(Source material)

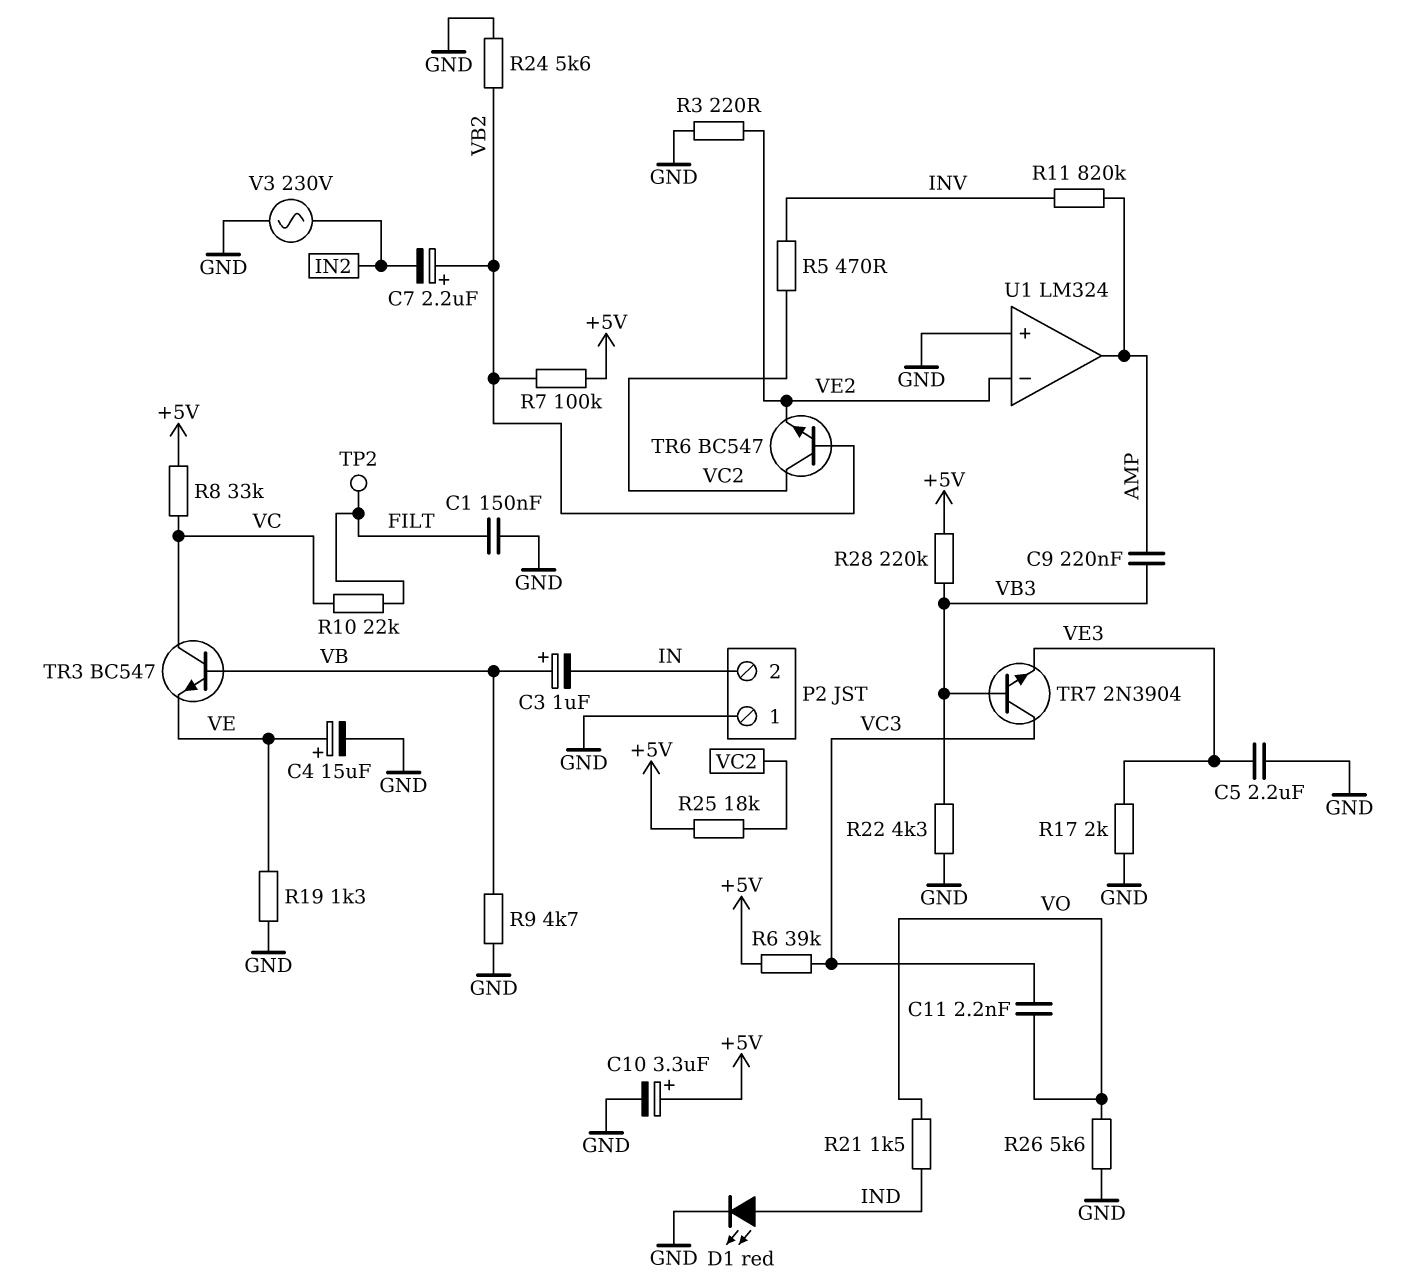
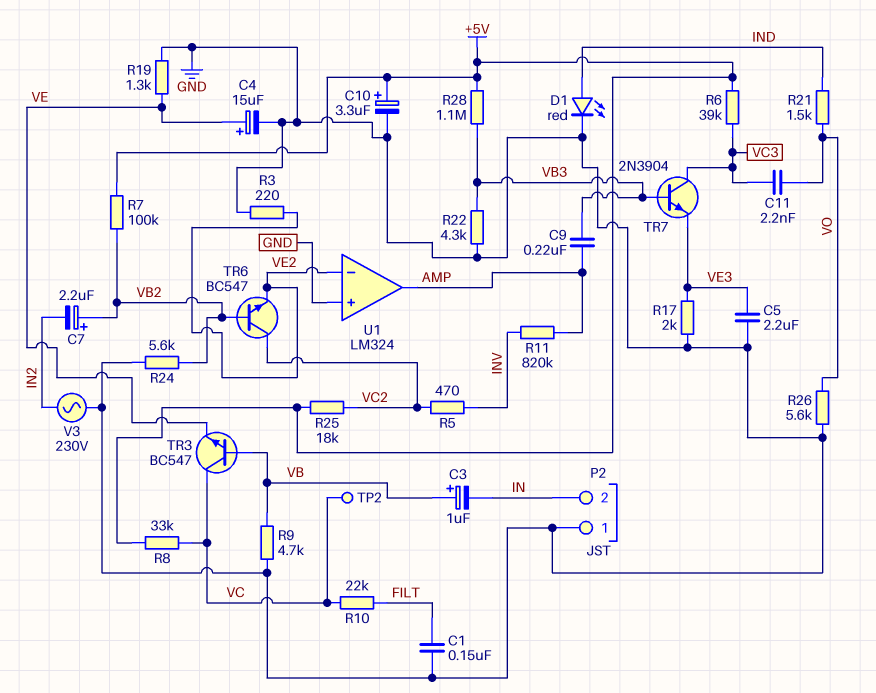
R28: 220k (+5V, VB3) -> 1.1M (+5V, VB3)
TP2: test point (FILT) -> test point (VC)

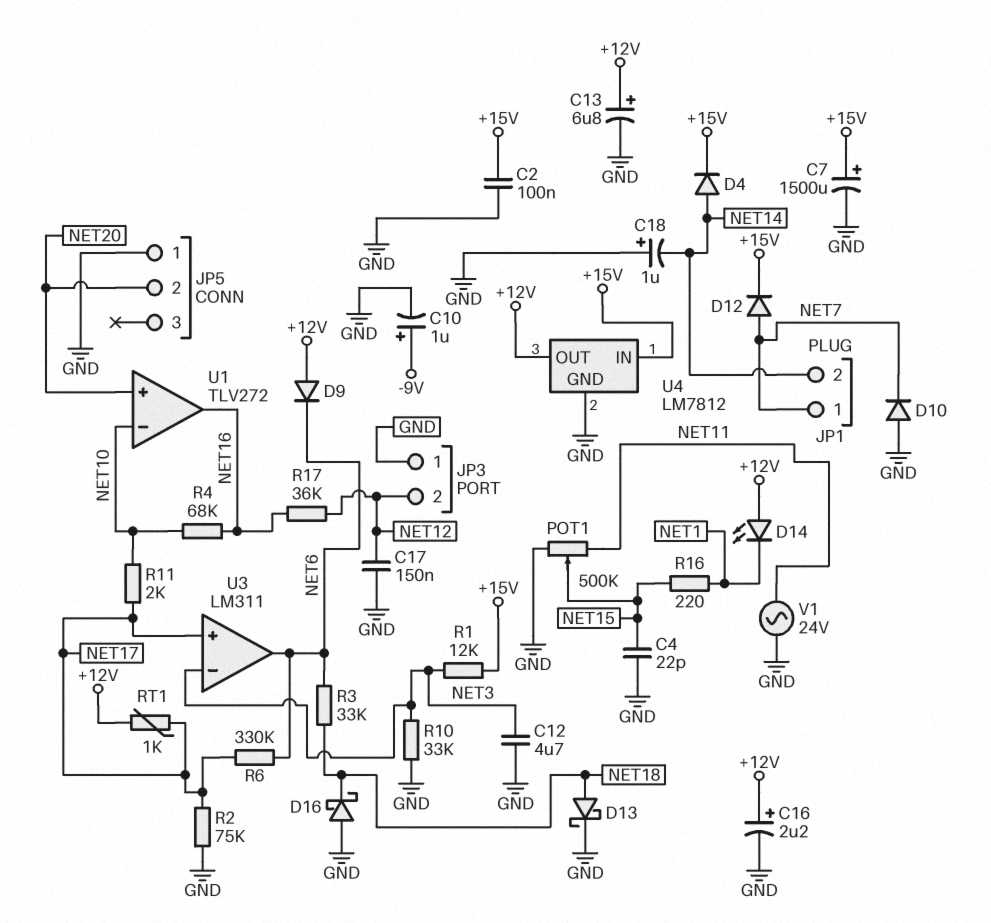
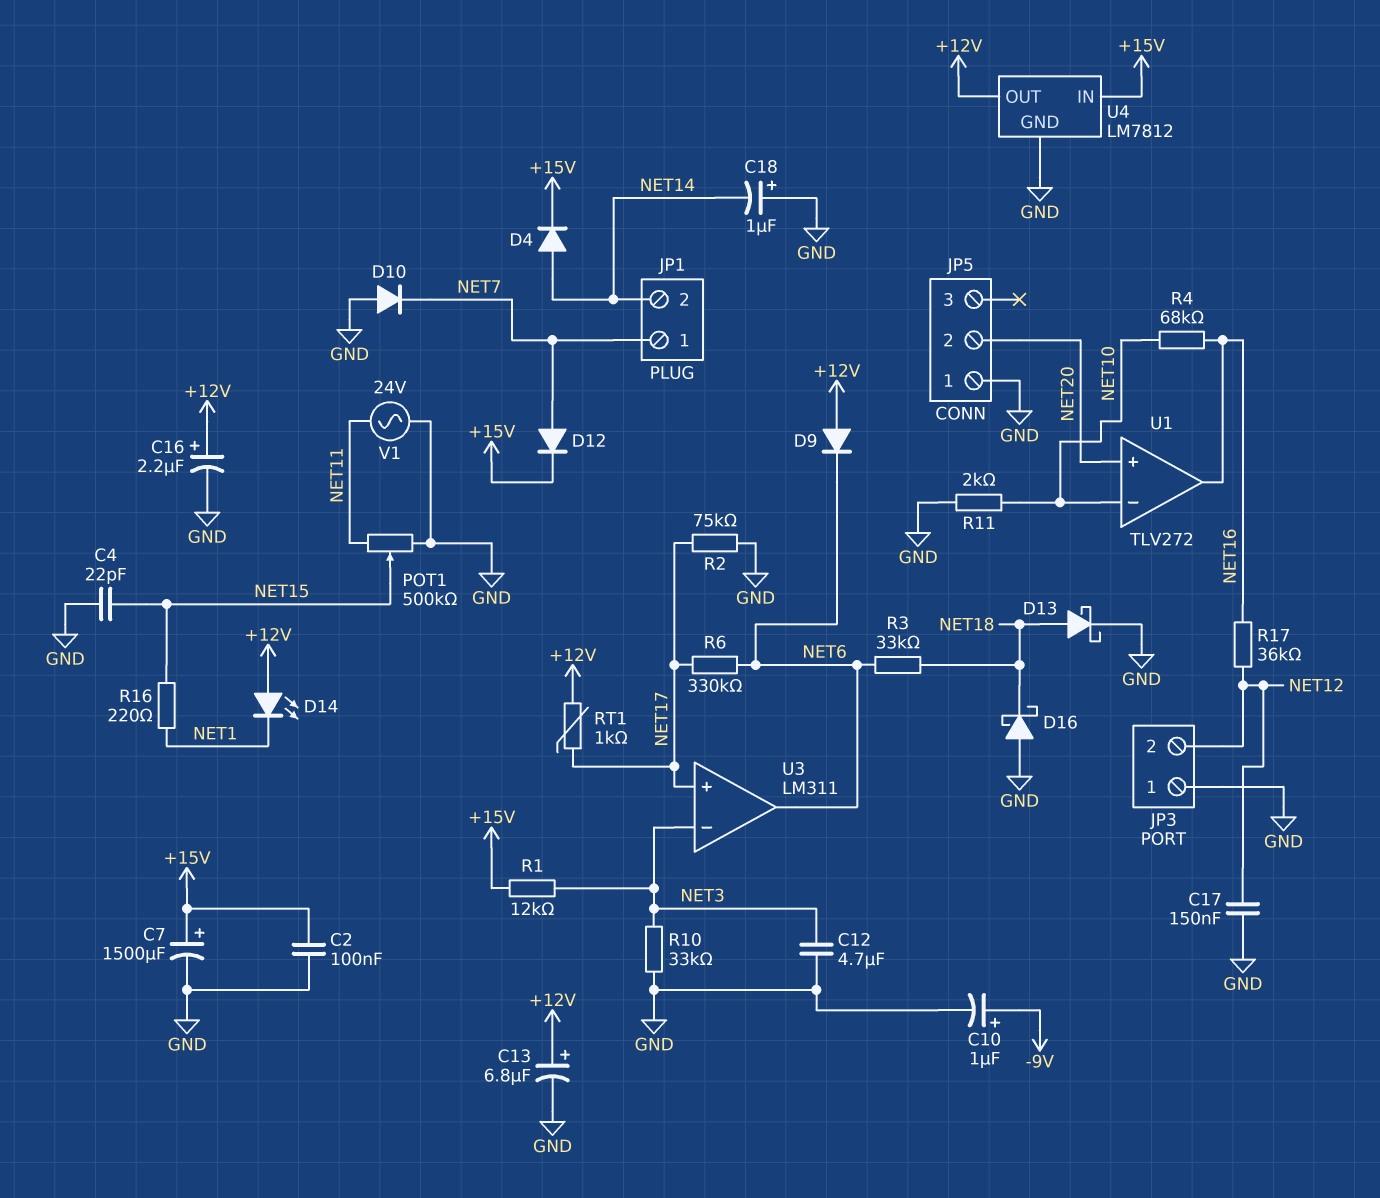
R11: 2k (NET10, NET17) -> 2k (GND, NET10)

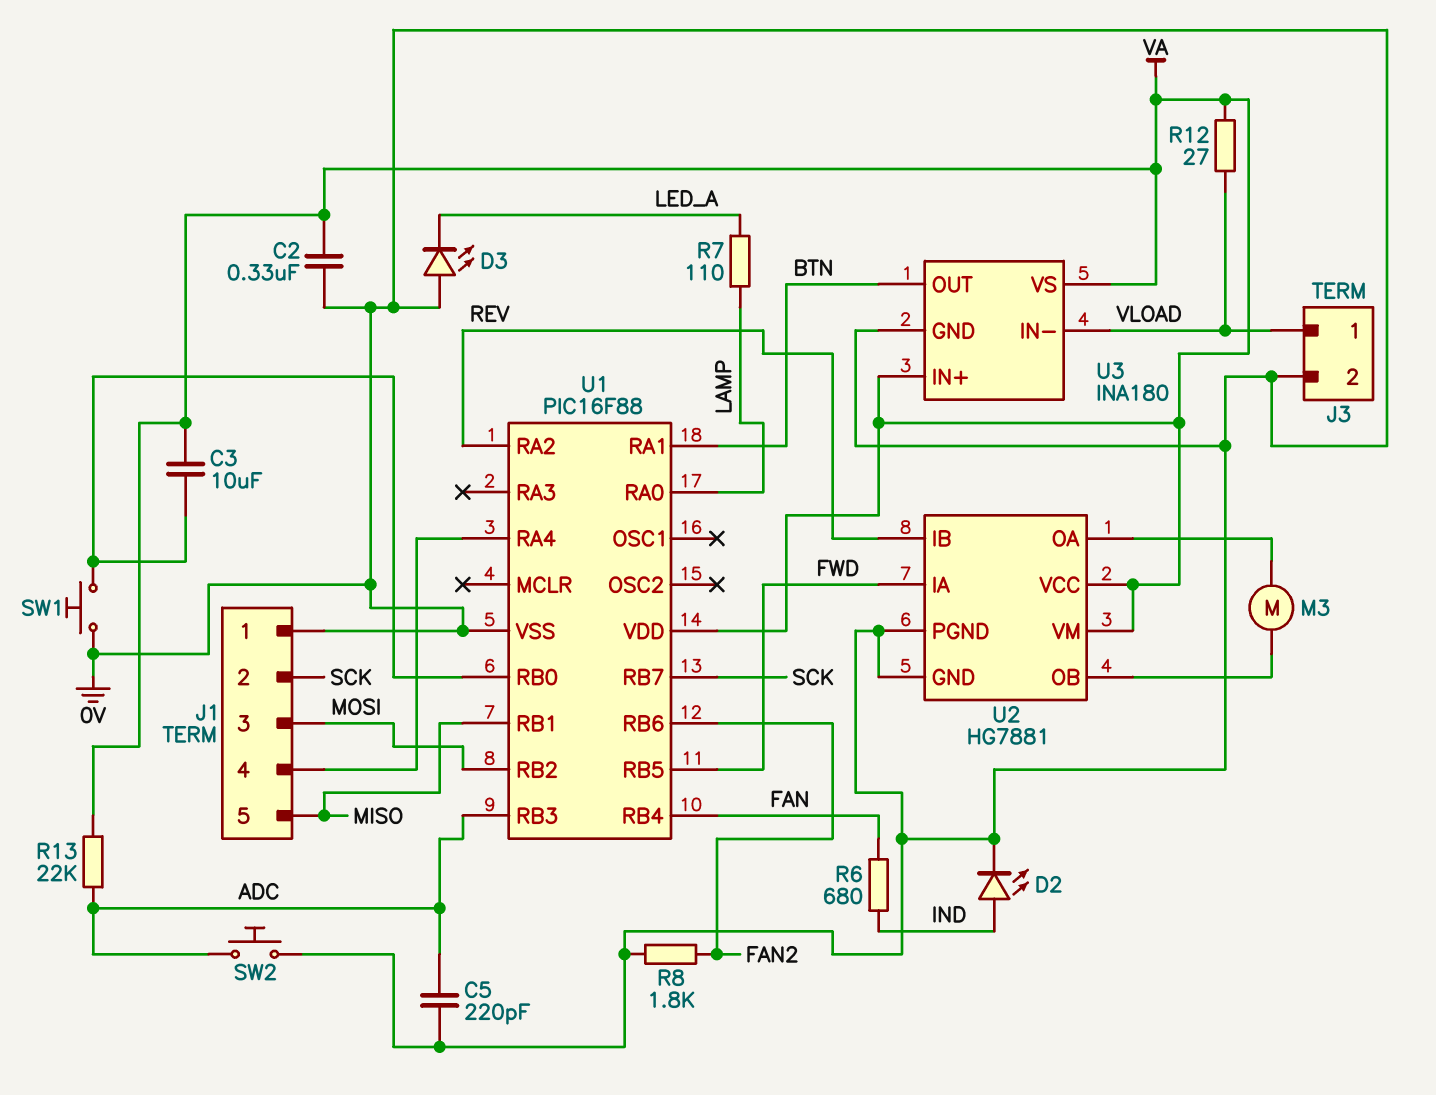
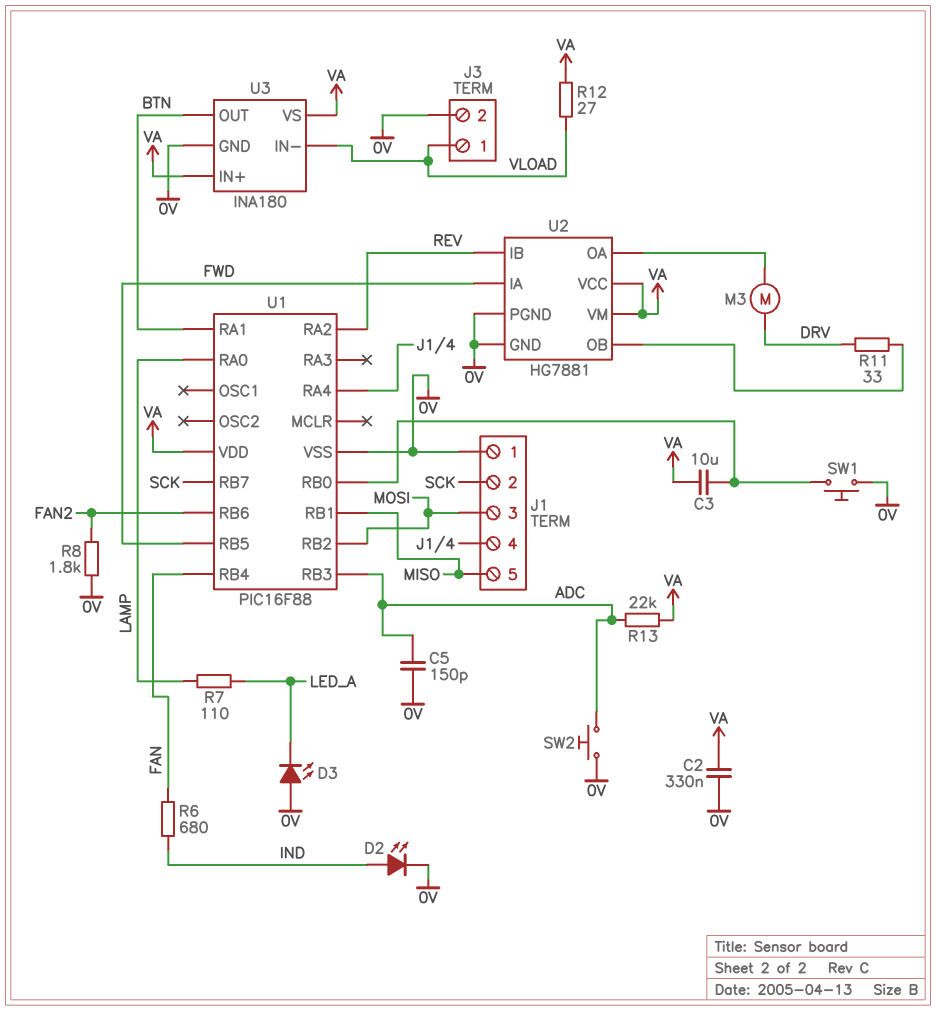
C5: 220pF (0V, ADC) -> 150pF (0V, ADC)
M3: motor (U2/OA, U2/OB) -> motor (DRV, U2/OA)
R11: none -> 33 (DRV, U2/OB)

(End Source material)

▸ Exercise aim:
Write out the entries above verbatim, without pictures.

▸ Response area:
R28: 220k (+5V, VB3) -> 1.1M (+5V, VB3)
TP2: test point (FILT) -> test point (VC)

R11: 2k (NET10, NET17) -> 2k (GND, NET10)

C5: 220pF (0V, ADC) -> 150pF (0V, ADC)
M3: motor (U2/OA, U2/OB) -> motor (DRV, U2/OA)
R11: none -> 33 (DRV, U2/OB)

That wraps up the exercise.